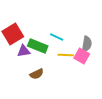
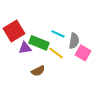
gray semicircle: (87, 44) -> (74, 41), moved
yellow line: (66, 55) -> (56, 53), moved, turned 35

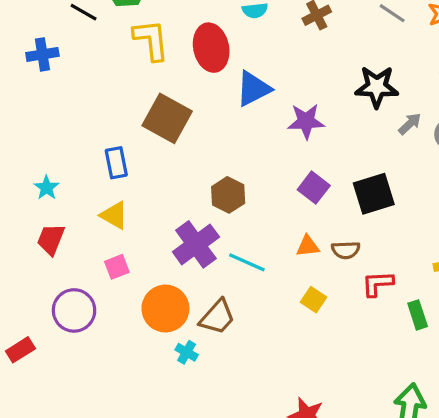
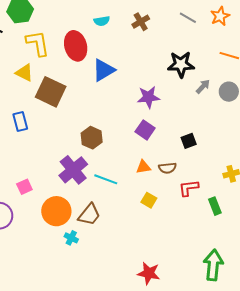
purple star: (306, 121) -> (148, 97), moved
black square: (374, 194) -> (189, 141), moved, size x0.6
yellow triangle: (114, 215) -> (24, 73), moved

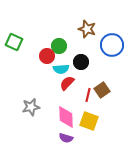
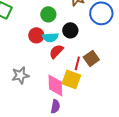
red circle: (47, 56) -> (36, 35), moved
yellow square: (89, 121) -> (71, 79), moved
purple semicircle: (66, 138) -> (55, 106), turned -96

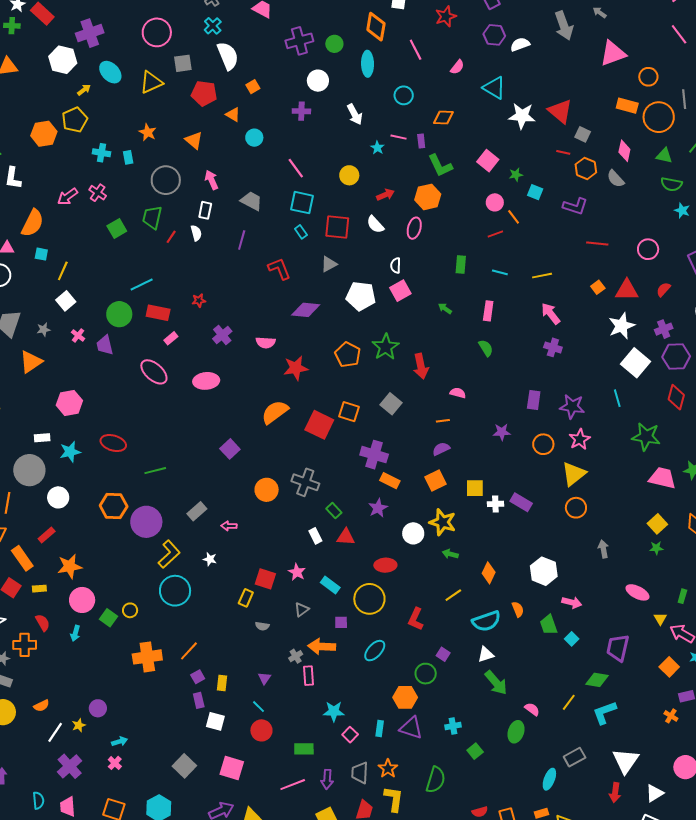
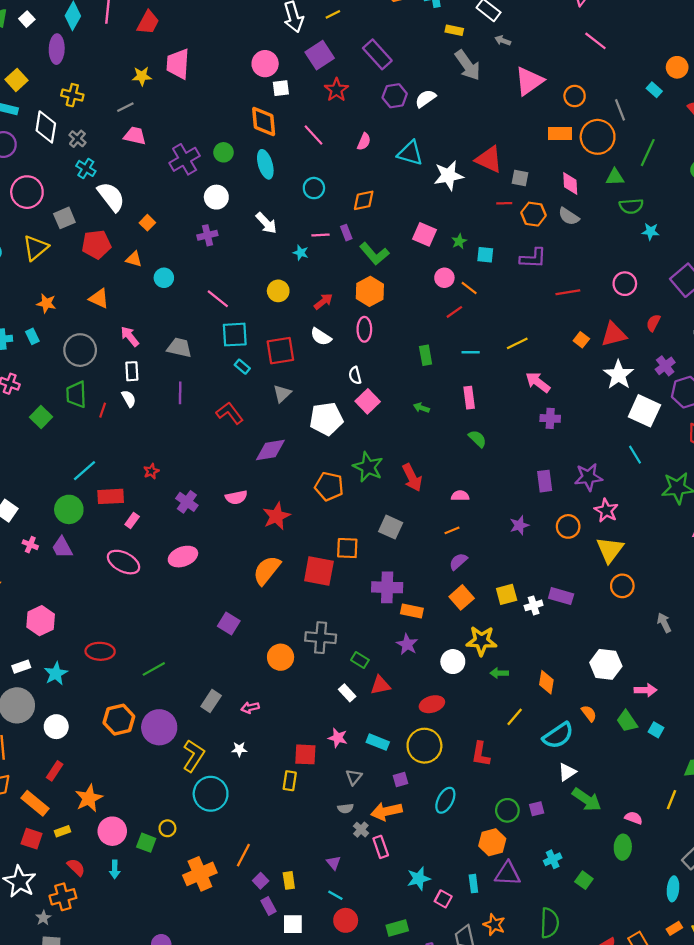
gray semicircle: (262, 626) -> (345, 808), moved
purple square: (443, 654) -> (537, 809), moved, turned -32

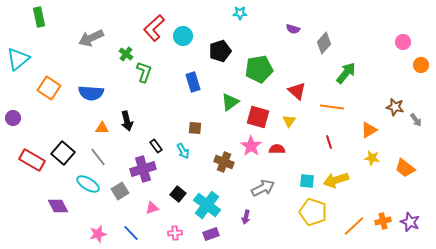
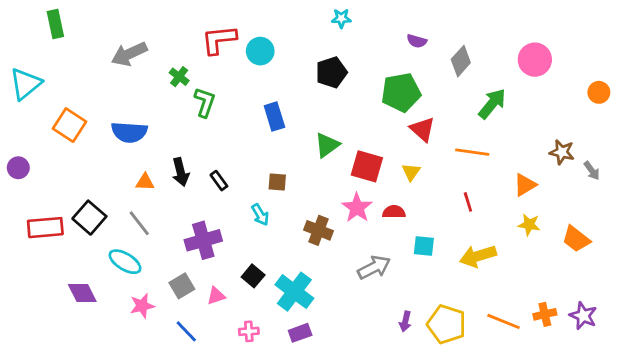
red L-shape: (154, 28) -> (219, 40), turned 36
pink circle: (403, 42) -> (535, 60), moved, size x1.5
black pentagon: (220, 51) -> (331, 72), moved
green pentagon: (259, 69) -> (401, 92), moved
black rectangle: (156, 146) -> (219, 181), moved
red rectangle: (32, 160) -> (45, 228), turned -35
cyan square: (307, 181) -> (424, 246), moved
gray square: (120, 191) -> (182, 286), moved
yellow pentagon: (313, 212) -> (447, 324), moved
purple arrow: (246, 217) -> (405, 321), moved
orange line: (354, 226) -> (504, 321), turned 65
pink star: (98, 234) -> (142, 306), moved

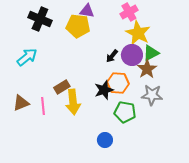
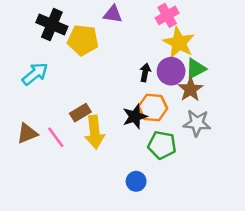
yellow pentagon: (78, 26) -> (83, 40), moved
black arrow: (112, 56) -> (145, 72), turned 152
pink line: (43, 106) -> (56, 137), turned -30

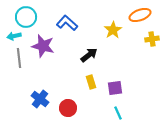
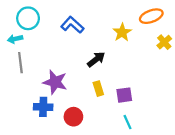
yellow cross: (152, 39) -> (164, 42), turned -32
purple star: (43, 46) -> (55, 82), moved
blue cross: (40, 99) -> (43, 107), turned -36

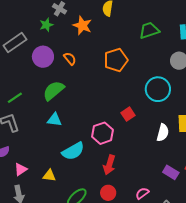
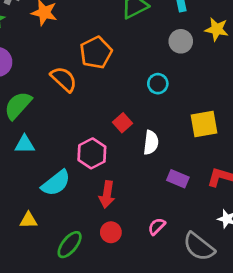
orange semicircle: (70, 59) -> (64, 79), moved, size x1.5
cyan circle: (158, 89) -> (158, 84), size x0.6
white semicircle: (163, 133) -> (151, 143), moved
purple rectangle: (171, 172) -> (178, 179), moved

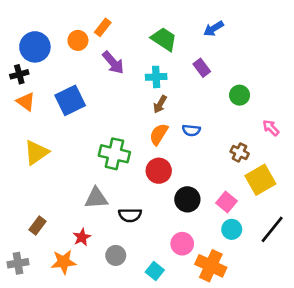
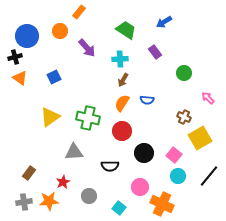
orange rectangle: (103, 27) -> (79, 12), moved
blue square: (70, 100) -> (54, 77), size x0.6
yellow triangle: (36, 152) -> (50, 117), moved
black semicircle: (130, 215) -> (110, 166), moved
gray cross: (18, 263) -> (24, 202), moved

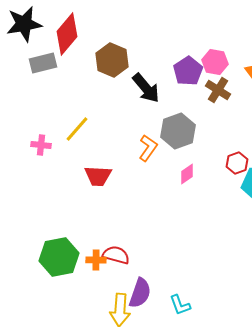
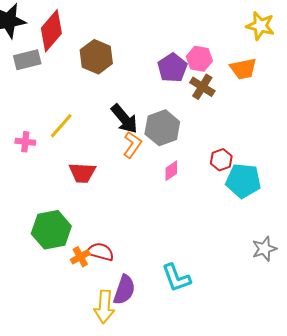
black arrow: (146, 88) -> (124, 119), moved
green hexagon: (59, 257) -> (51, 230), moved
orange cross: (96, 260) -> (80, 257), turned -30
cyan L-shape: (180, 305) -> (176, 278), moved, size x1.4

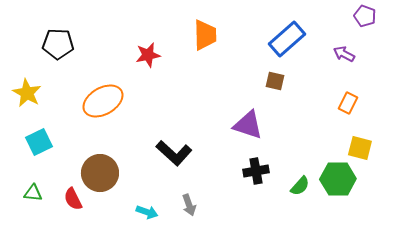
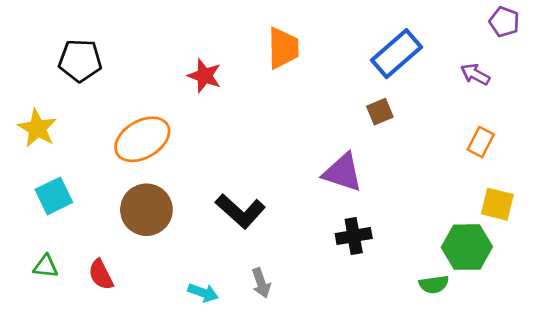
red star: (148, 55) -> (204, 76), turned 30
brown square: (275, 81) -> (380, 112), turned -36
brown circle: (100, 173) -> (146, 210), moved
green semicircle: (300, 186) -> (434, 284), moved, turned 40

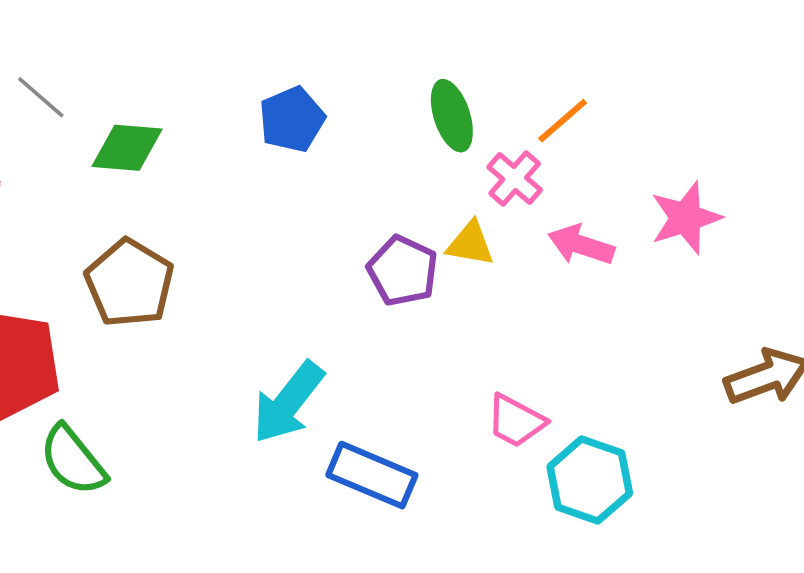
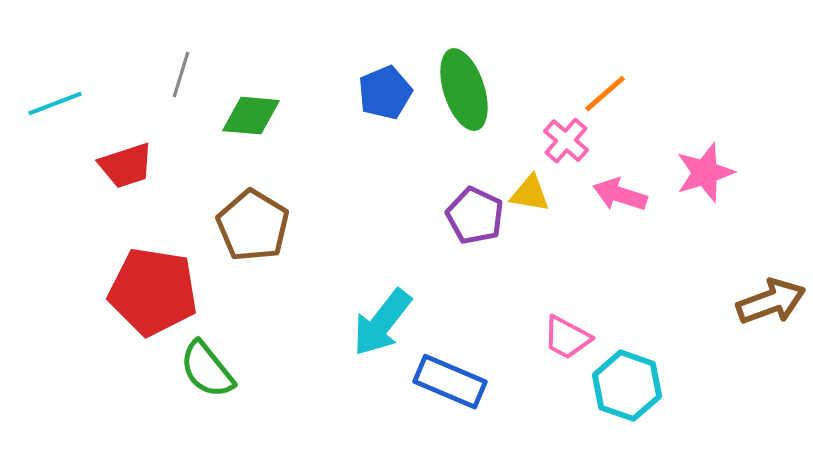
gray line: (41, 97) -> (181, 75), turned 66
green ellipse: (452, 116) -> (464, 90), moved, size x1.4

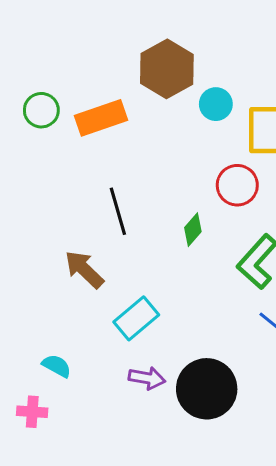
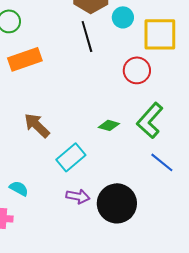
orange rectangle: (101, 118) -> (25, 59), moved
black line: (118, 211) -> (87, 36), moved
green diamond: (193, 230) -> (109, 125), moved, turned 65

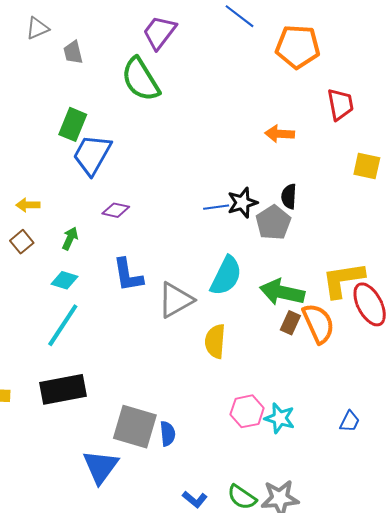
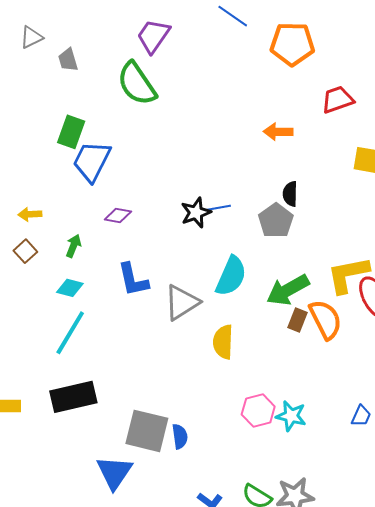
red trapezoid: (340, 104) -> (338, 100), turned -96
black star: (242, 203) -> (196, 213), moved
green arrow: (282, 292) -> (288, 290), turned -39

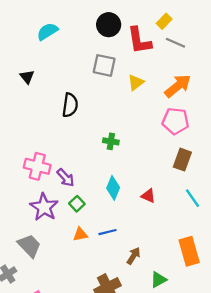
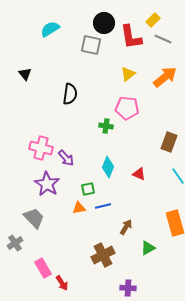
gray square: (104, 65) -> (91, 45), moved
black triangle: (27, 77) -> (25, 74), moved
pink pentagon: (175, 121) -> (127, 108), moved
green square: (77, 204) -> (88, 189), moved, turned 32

**********

The stretch above running from the line with "yellow triangle: (36, 152)" through the line with "green hexagon: (59, 257) -> (51, 230), moved" is all you should copy, exactly, leaving out the pictures.

Worked solution:
yellow triangle: (36, 152) -> (50, 117), moved
black semicircle: (130, 215) -> (110, 166), moved
gray cross: (18, 263) -> (24, 202), moved

black arrow: (146, 88) -> (124, 119), moved
green hexagon: (59, 257) -> (51, 230), moved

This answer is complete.